» **WHAT IS NEEDED**: Retype each entry below exactly. Do not carry any image over.

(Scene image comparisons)
____

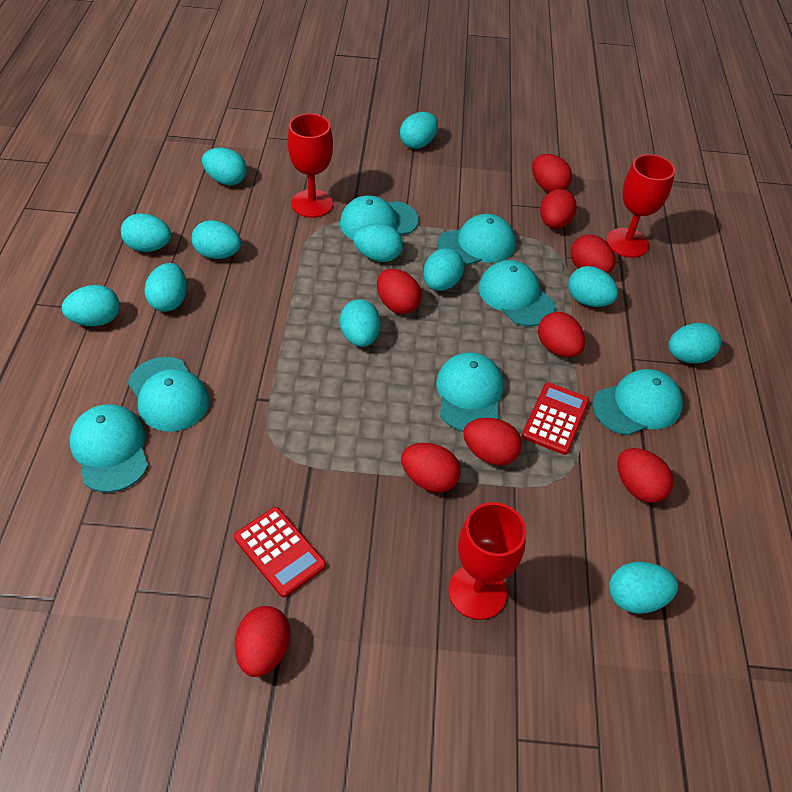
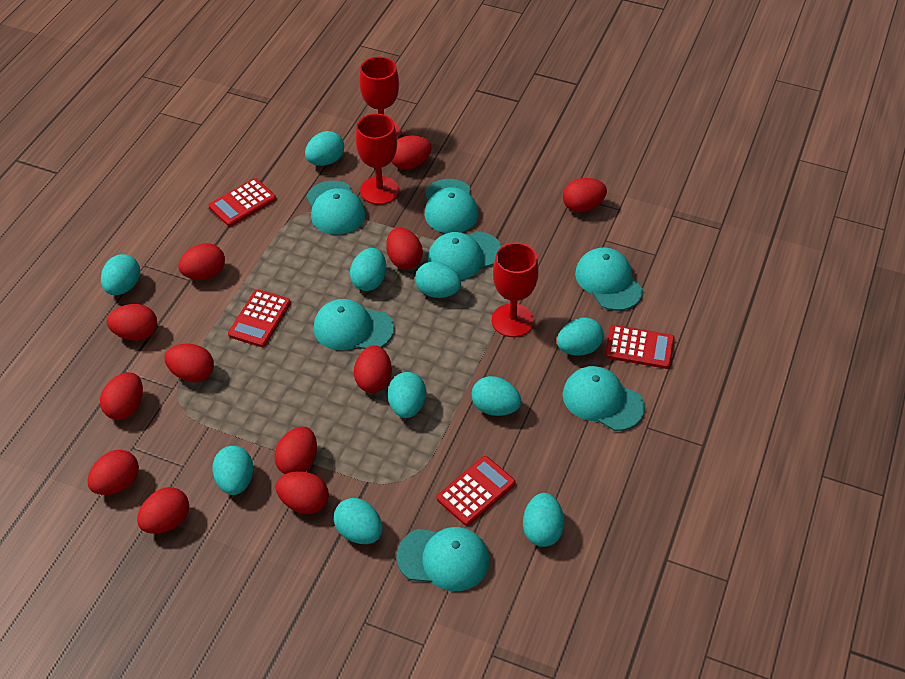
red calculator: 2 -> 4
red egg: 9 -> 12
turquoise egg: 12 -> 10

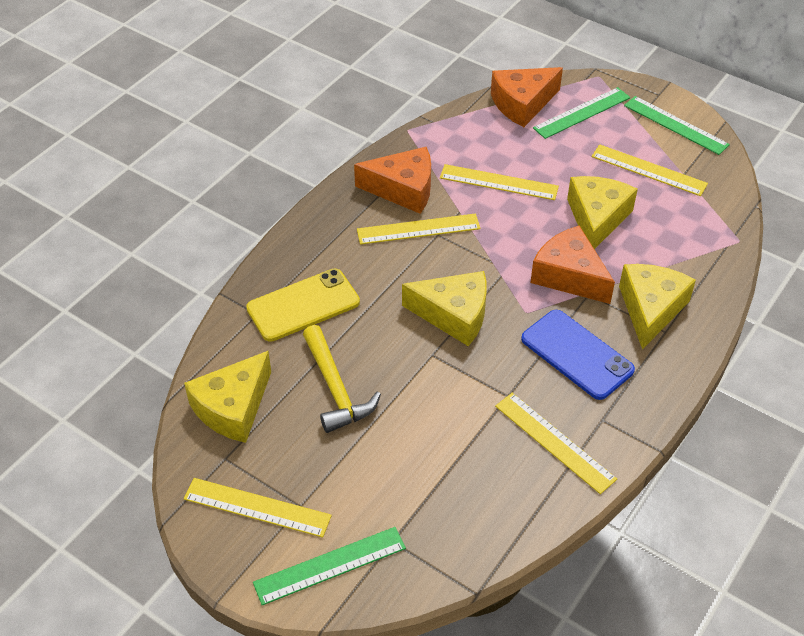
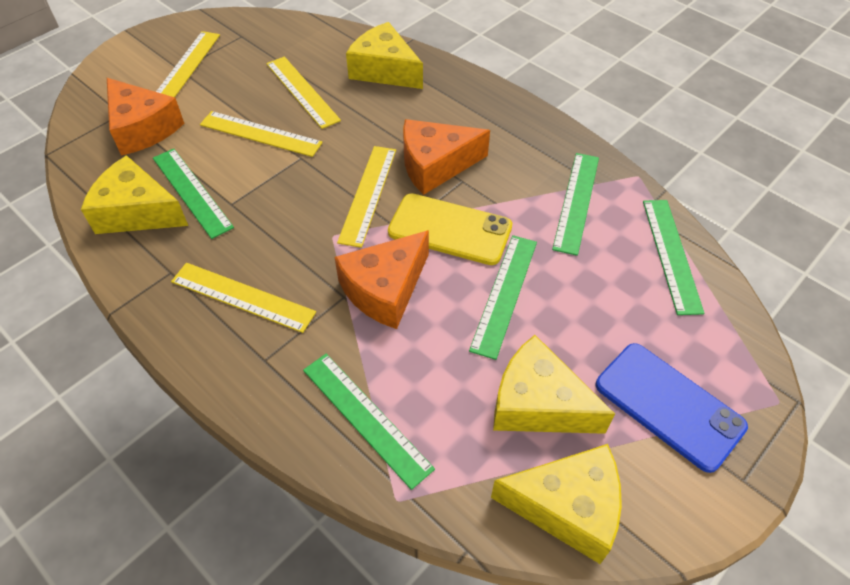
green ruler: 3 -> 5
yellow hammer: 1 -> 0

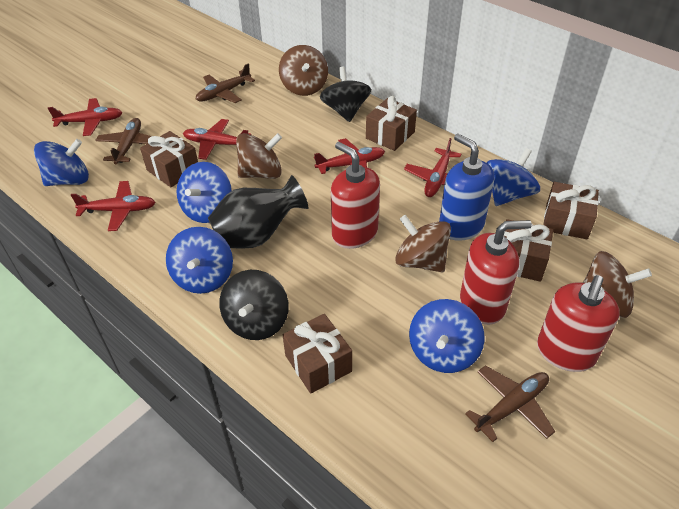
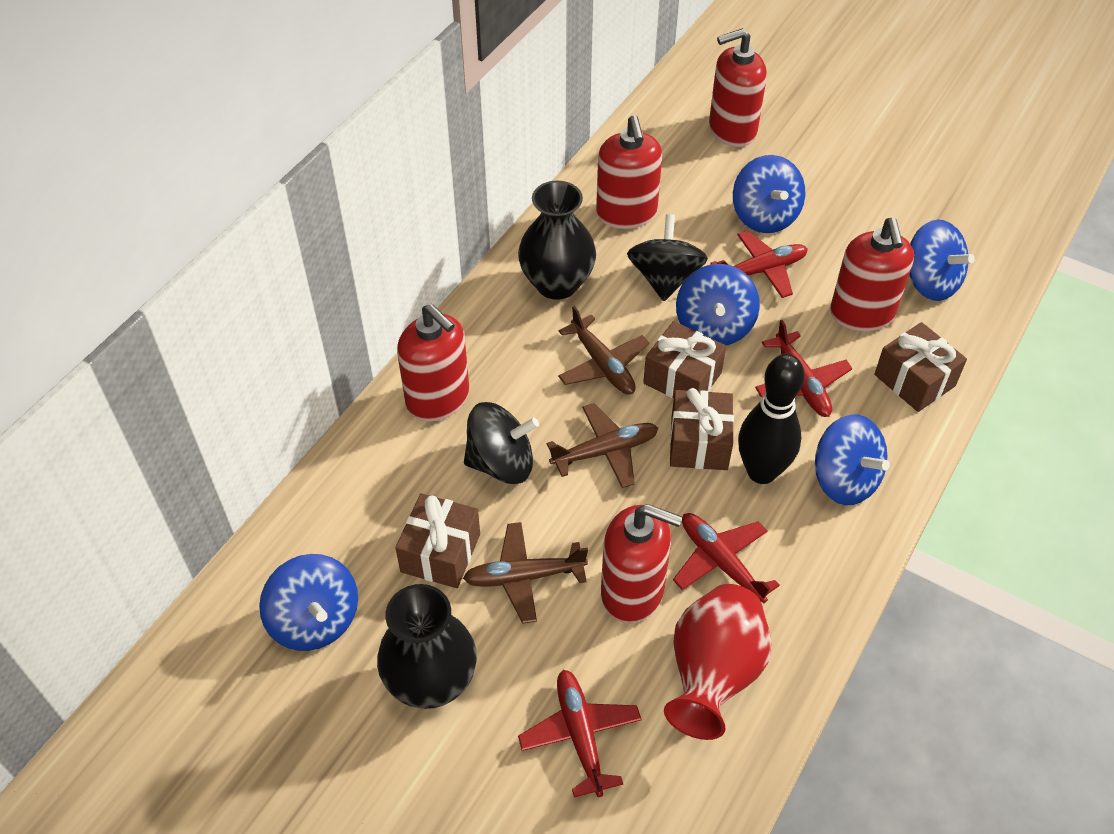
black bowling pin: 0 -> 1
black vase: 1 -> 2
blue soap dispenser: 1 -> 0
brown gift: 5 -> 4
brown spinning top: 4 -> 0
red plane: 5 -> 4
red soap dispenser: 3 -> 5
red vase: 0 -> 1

____

» **YOUR SOLUTION**:
red calculator: 2 -> 4
red egg: 9 -> 12
turquoise egg: 12 -> 10

green ruler: 3 -> 5
yellow hammer: 1 -> 0

black bowling pin: 0 -> 1
black vase: 1 -> 2
blue soap dispenser: 1 -> 0
brown gift: 5 -> 4
brown spinning top: 4 -> 0
red plane: 5 -> 4
red soap dispenser: 3 -> 5
red vase: 0 -> 1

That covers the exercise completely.